▶ **Data in this exercise**
────────────────

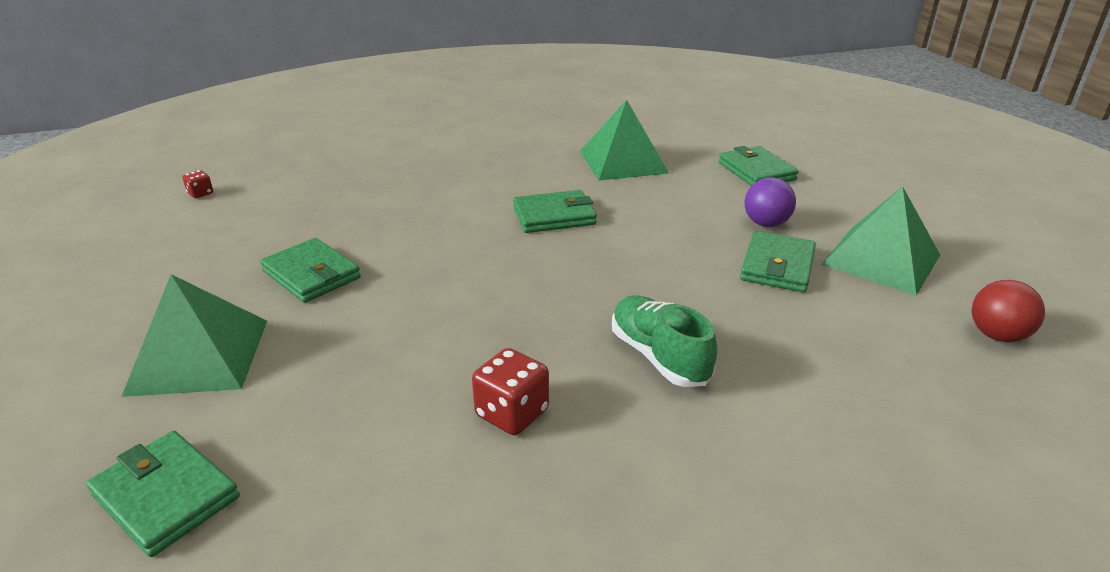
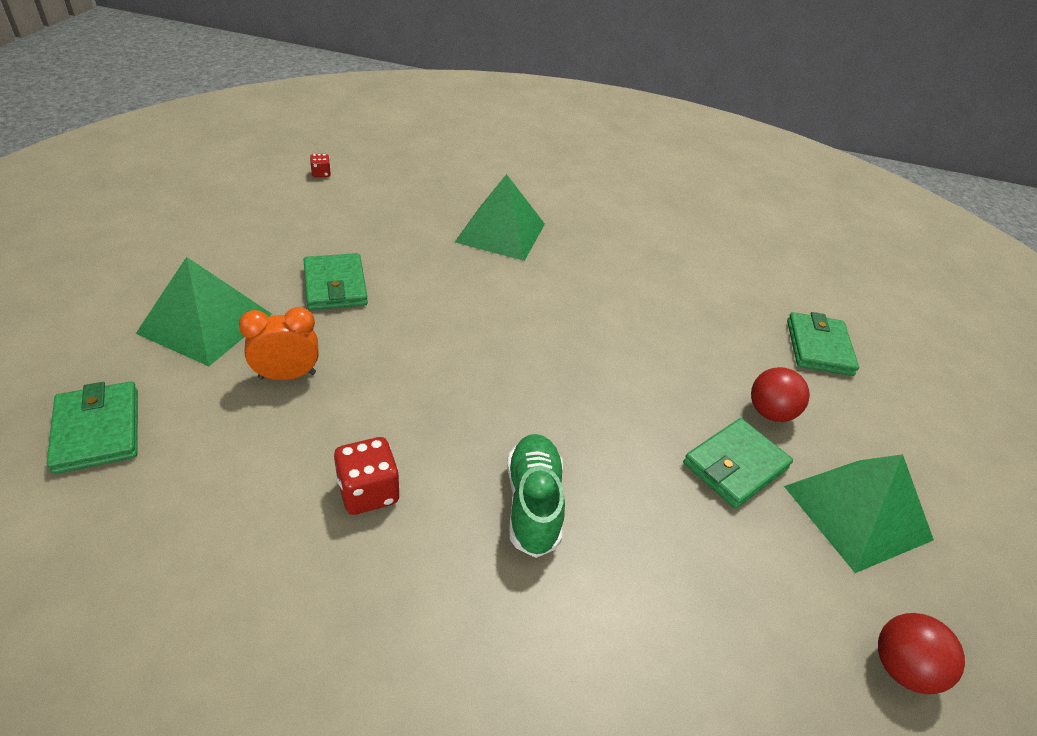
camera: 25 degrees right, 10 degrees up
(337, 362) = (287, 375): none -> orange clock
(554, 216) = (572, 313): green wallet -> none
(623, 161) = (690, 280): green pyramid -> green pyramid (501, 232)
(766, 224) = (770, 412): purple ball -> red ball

────────────────

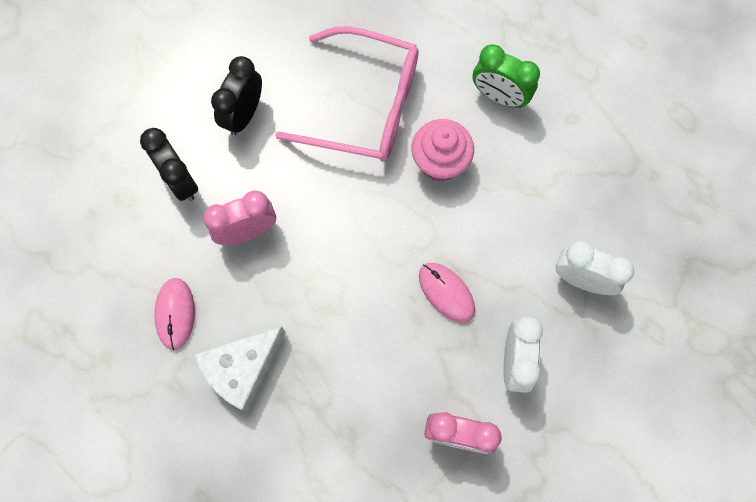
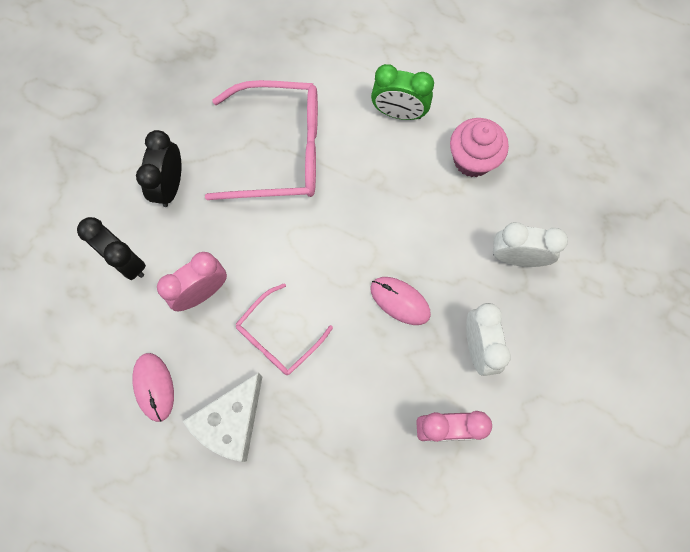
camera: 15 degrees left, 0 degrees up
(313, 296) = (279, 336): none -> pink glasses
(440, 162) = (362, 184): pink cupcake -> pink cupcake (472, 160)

────────────────

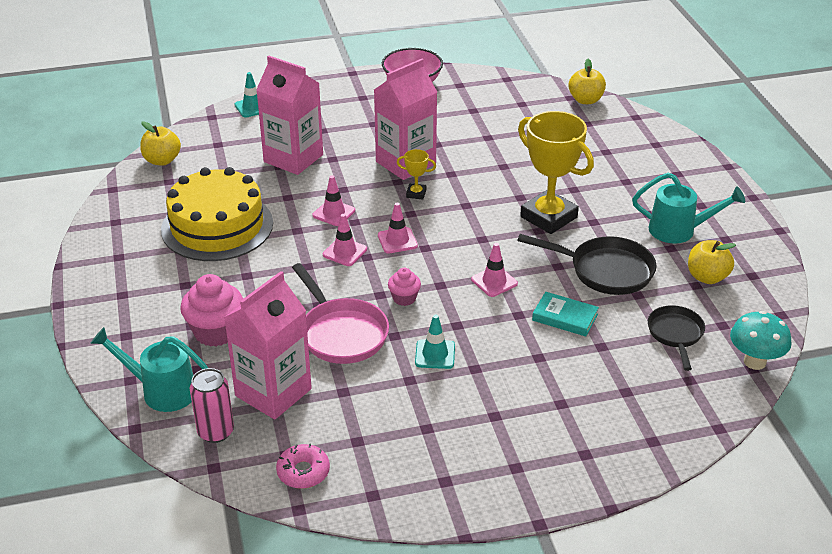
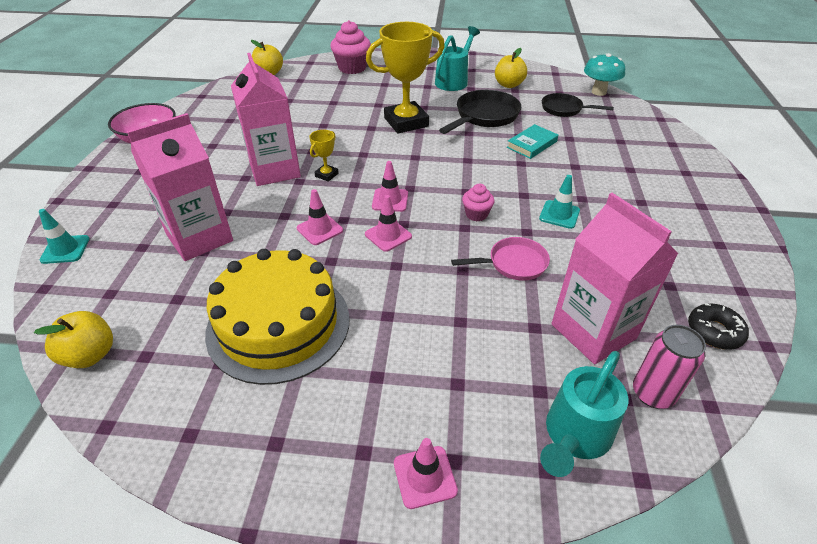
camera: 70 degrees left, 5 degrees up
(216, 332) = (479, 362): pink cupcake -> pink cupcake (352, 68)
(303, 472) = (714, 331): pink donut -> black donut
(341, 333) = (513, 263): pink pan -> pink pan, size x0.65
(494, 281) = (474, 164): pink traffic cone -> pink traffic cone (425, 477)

────────────────

In the data above, find the line that contains "(554, 216) = (572, 313): green wallet -> none" and the line that contains "(766, 224) = (770, 412): purple". Repeat exactly those lines and every line between them, and only those.

(554, 216) = (572, 313): green wallet -> none
(623, 161) = (690, 280): green pyramid -> green pyramid (501, 232)
(766, 224) = (770, 412): purple ball -> red ball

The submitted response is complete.